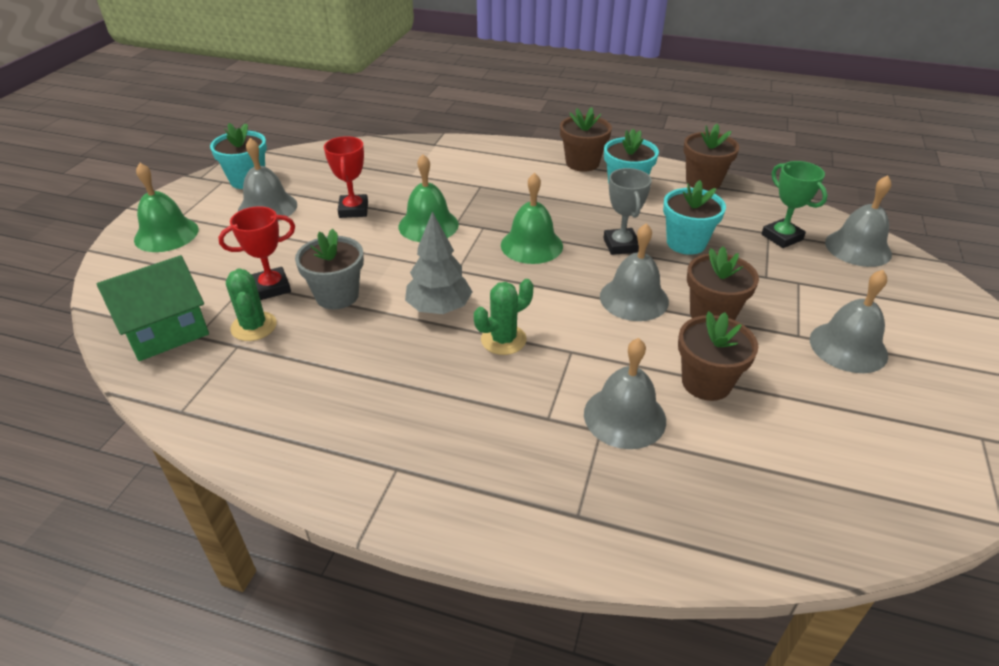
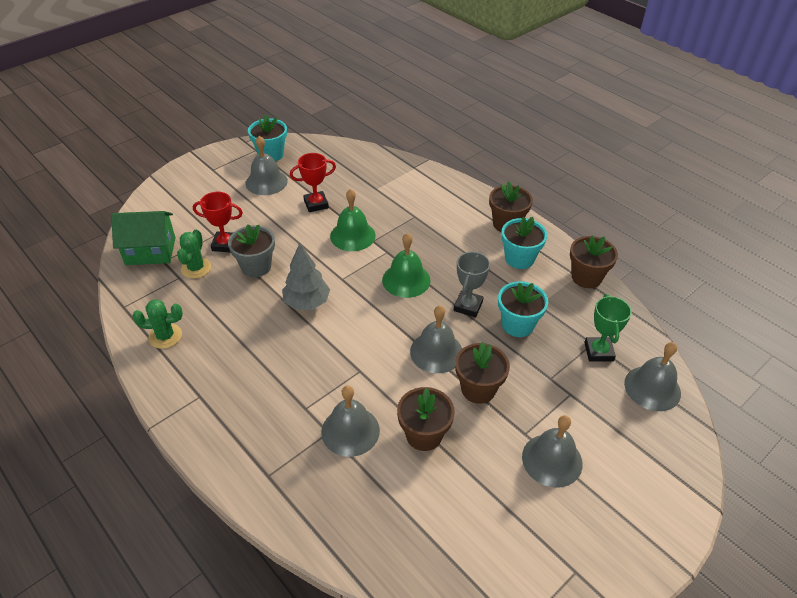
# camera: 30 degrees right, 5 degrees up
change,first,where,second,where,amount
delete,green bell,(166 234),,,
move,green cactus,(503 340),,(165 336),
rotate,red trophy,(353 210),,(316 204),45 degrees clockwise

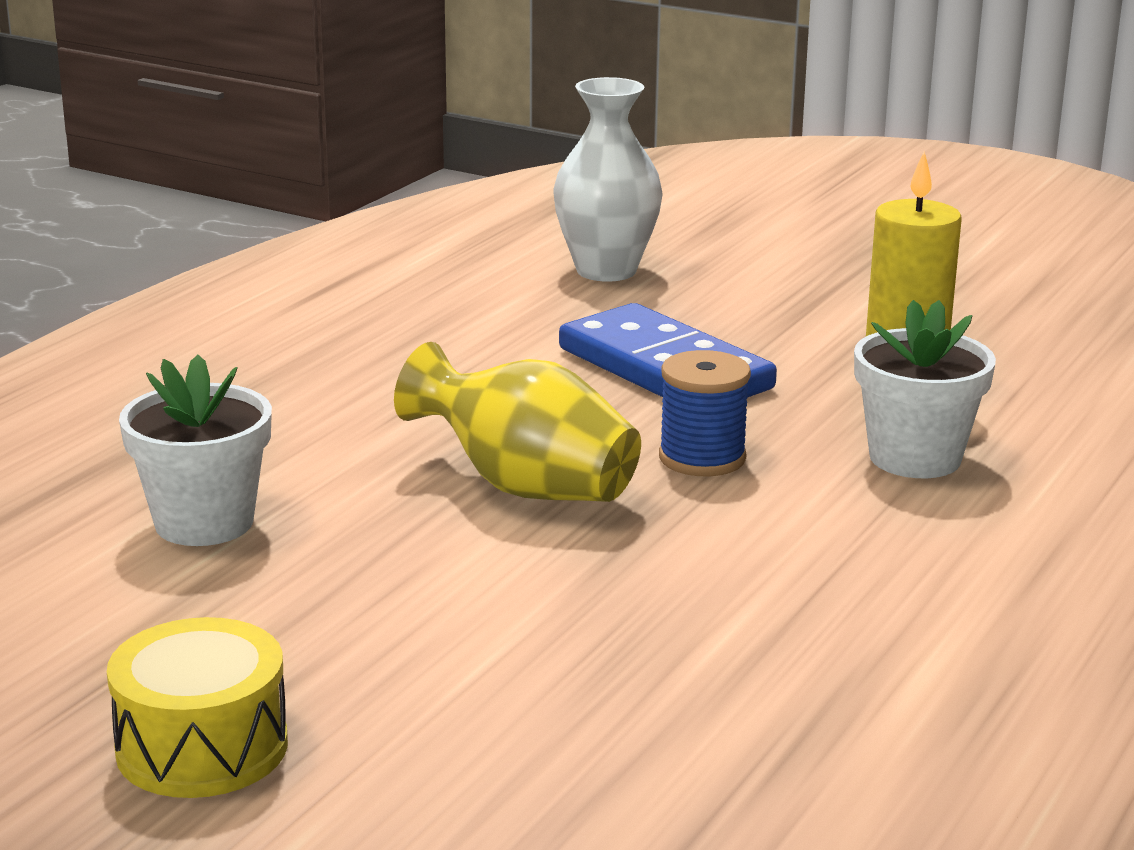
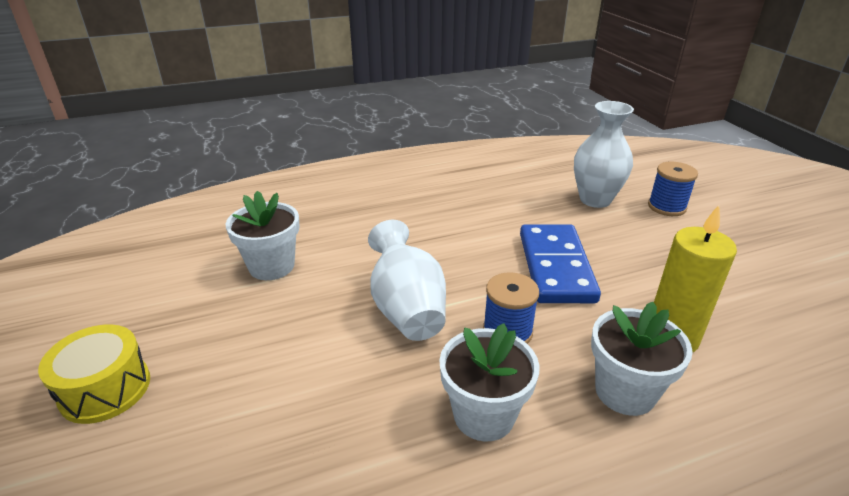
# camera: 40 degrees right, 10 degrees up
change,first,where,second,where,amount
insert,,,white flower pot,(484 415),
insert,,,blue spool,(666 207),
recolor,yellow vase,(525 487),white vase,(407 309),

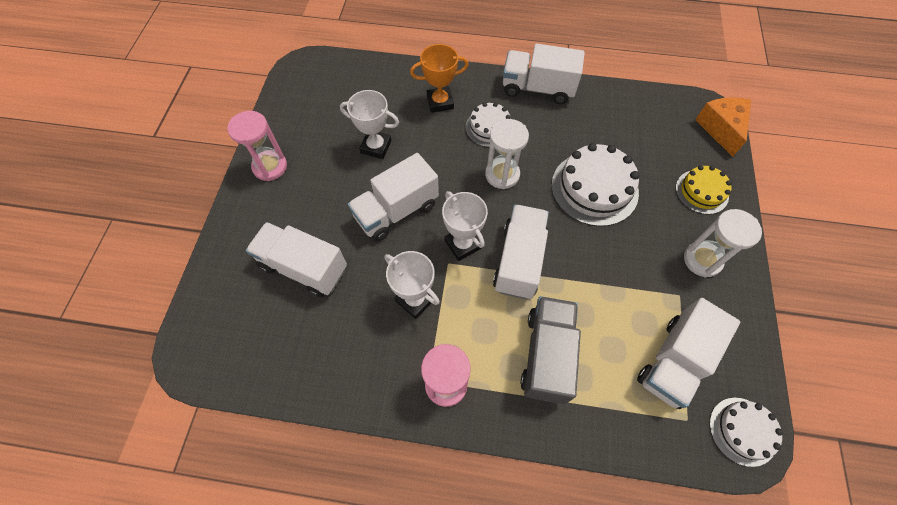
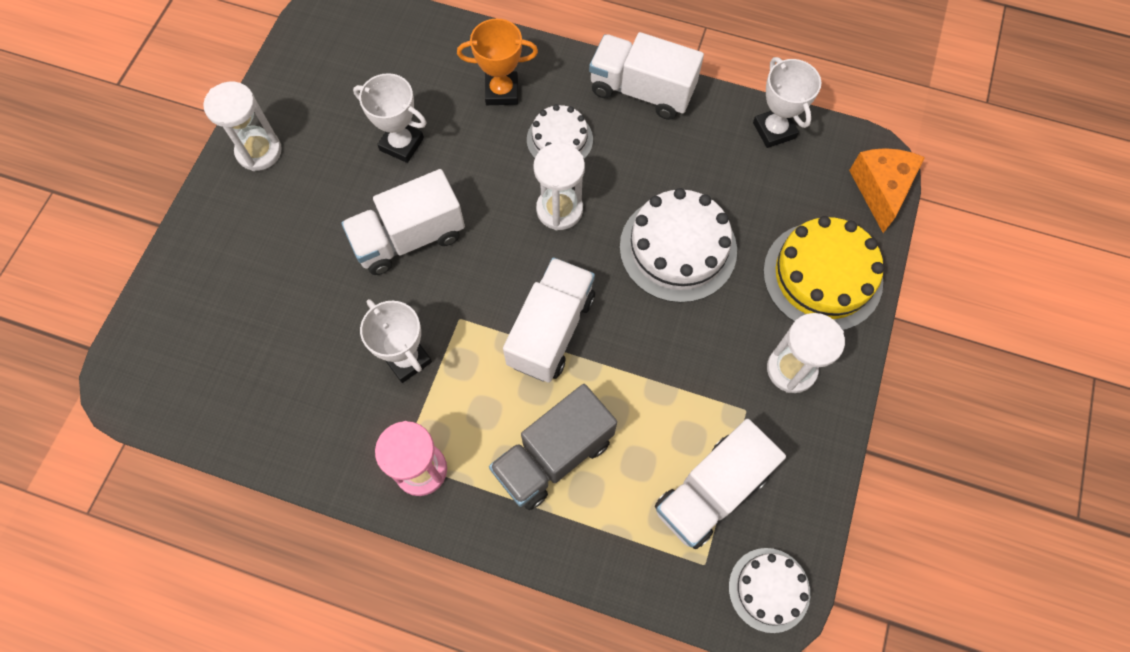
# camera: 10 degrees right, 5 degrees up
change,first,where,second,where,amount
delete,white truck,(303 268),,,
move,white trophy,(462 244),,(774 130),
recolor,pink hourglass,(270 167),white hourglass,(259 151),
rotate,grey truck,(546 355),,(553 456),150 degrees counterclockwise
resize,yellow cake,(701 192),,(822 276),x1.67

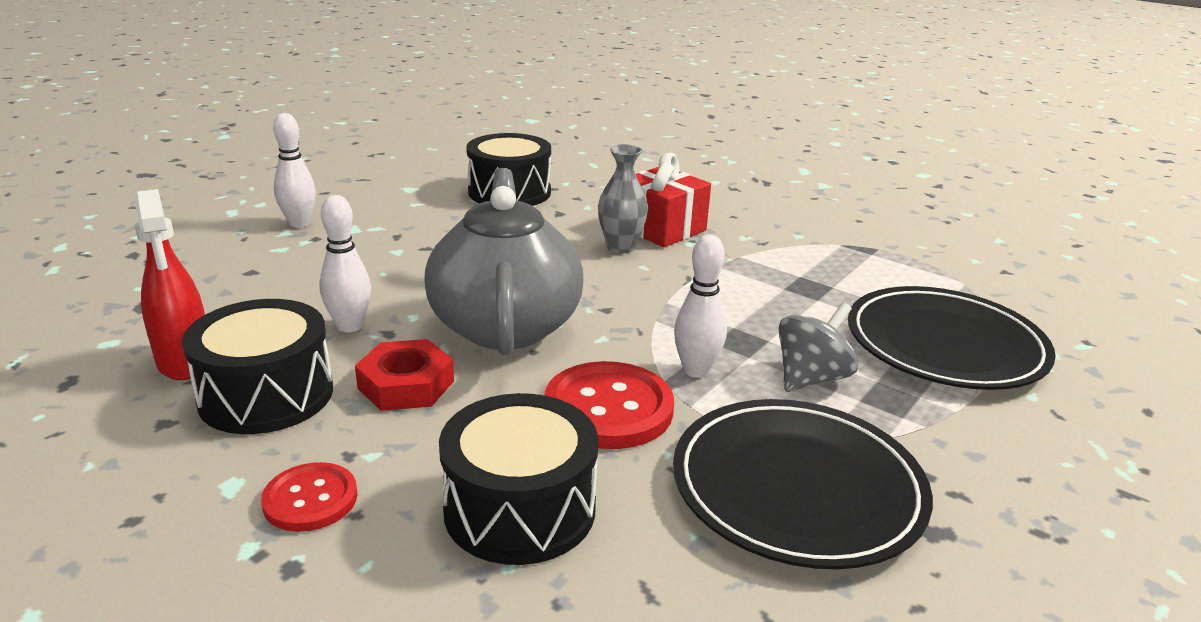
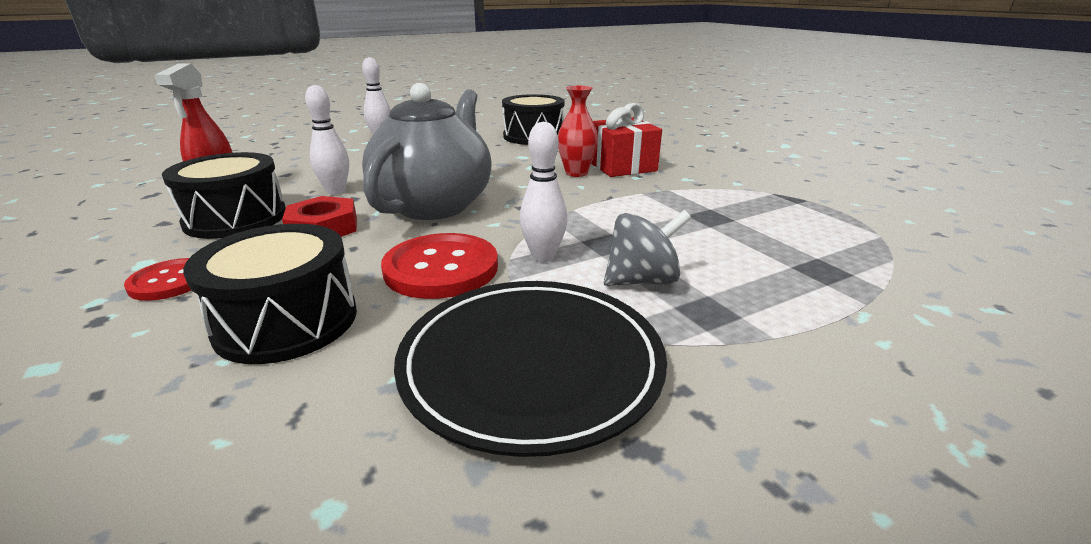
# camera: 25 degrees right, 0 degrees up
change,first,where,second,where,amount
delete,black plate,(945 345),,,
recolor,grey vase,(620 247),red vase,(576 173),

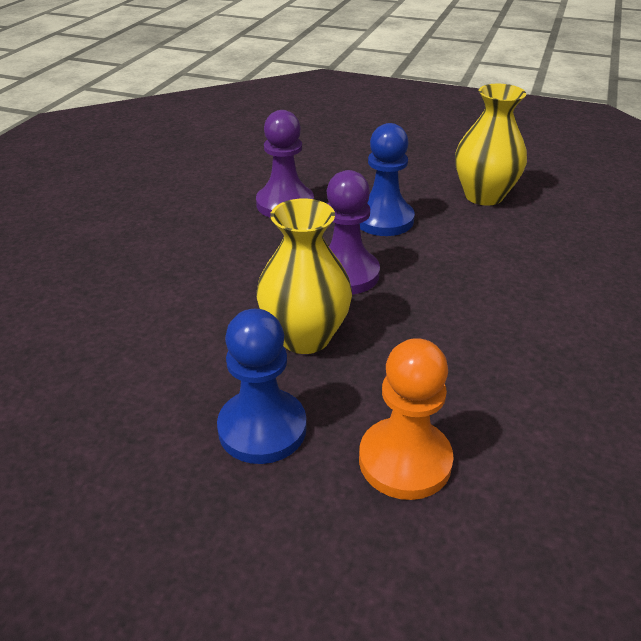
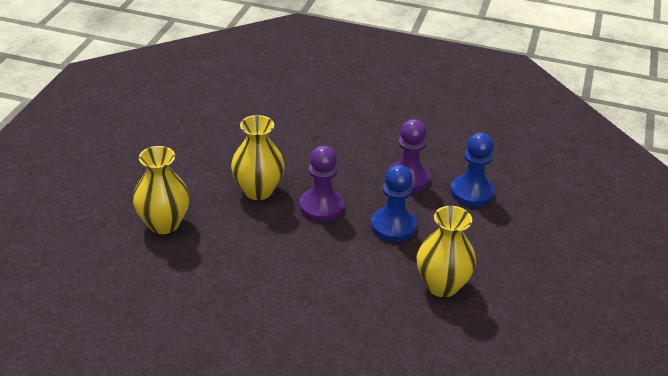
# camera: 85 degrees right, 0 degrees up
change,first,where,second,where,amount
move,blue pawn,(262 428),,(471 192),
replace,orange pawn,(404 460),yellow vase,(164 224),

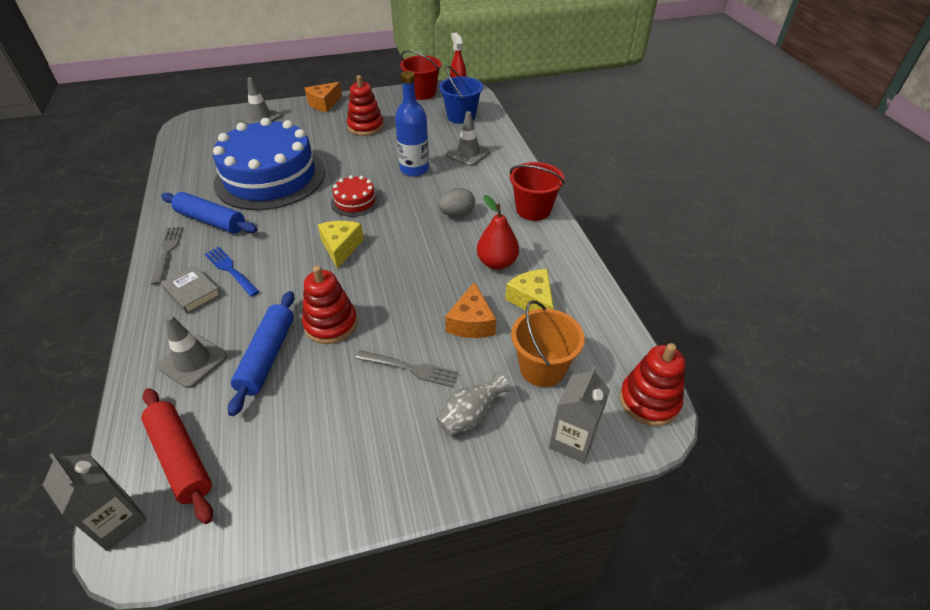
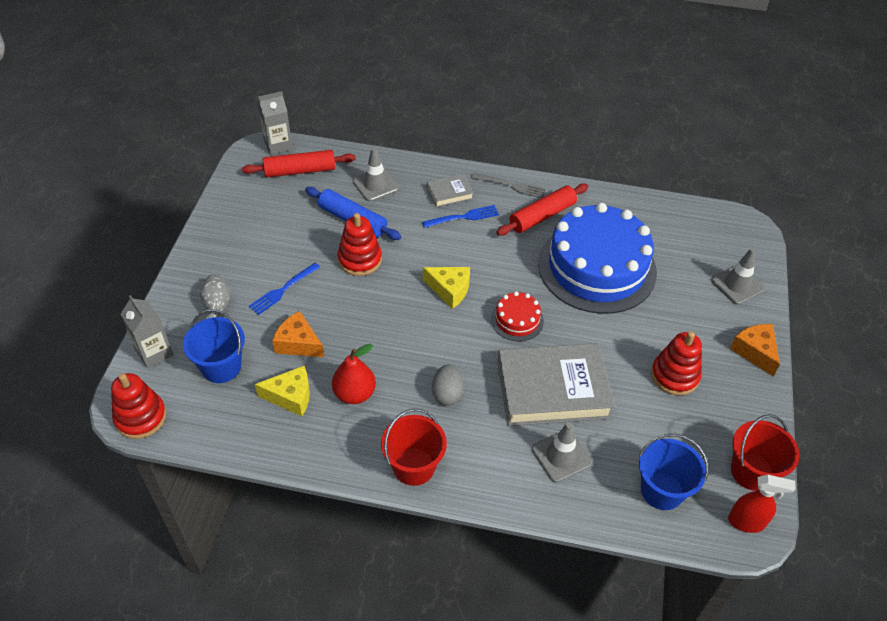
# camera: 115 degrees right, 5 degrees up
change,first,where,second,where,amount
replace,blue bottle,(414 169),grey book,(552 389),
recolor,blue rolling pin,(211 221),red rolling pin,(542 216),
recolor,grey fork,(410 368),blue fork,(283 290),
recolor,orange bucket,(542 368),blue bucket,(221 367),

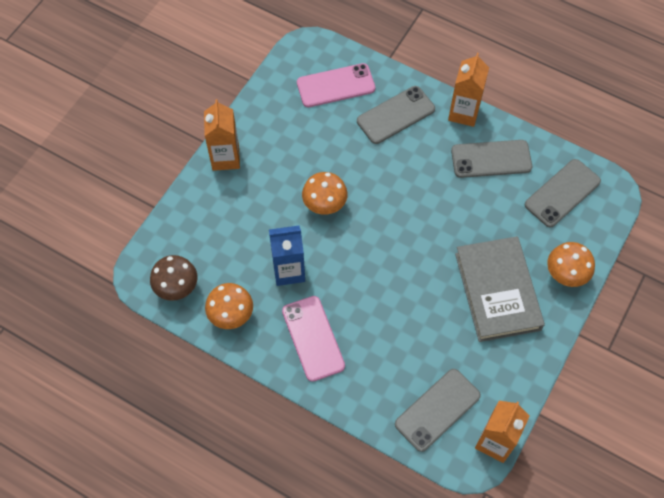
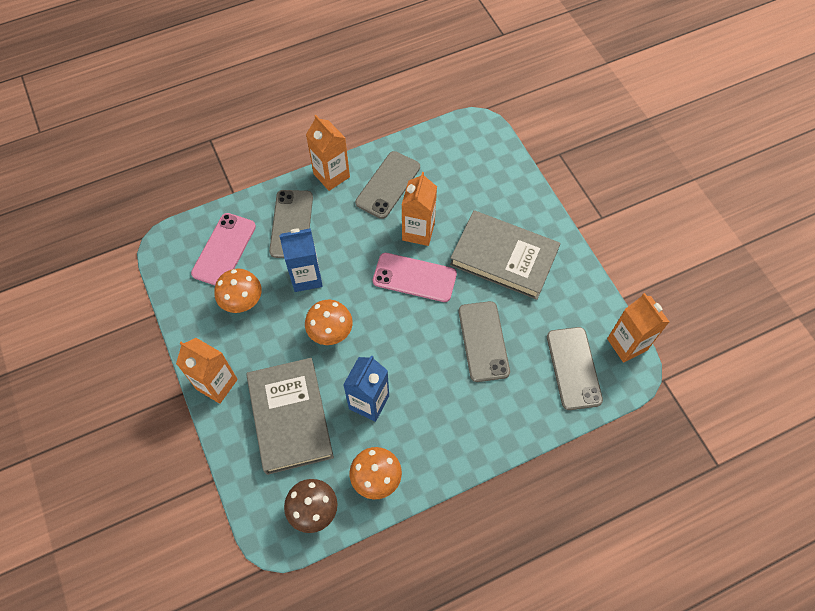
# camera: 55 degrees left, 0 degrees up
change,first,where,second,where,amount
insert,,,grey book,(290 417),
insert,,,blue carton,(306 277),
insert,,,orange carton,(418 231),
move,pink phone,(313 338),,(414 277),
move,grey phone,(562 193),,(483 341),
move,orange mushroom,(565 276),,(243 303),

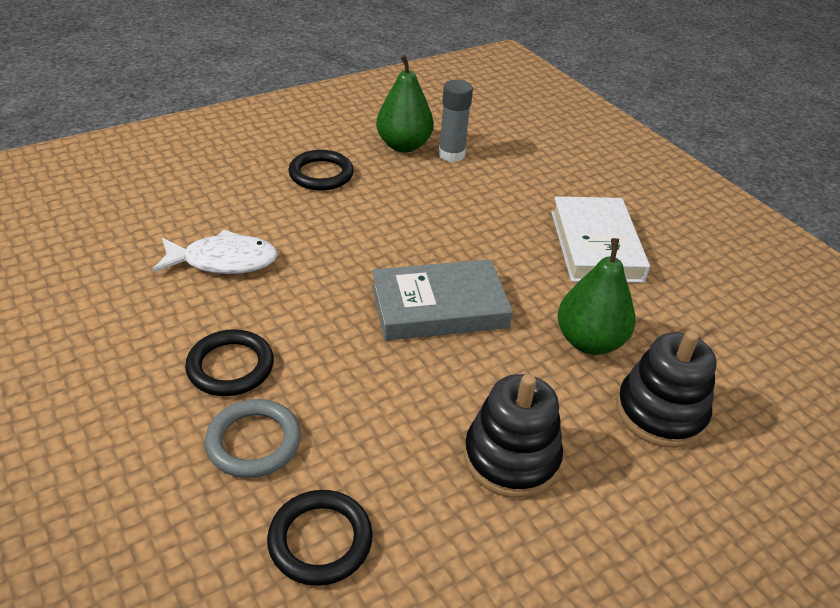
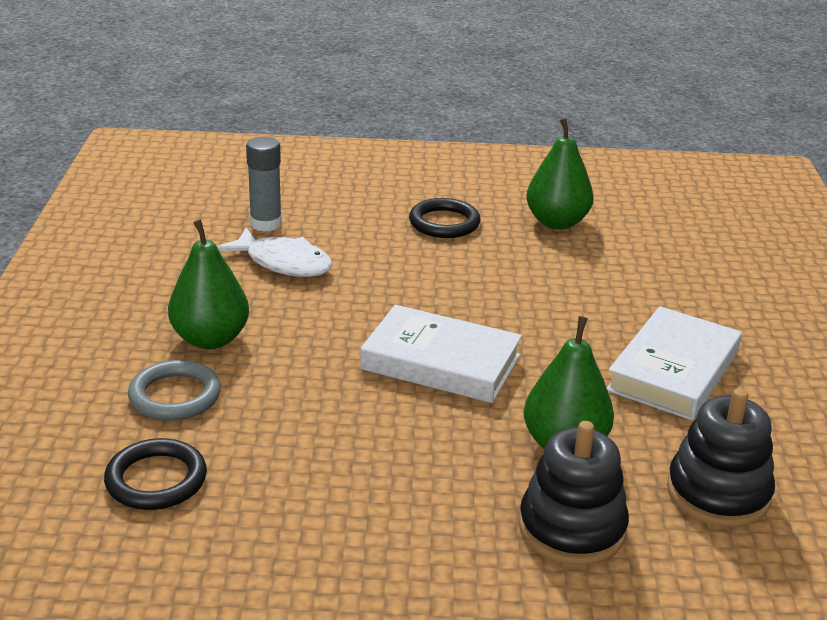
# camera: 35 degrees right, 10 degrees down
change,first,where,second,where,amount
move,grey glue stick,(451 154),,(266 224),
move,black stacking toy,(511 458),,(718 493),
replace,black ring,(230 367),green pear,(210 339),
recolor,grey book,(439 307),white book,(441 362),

Prompt ▸
Up to and including the line that holds "move,green cactus,(503 340),,(165", restate word for word each line of the records from their start, and only those lines, leaving out the pictures.

Response ▸
# camera: 30 degrees right, 5 degrees up
change,first,where,second,where,amount
delete,green bell,(166 234),,,
move,green cactus,(503 340),,(165 336),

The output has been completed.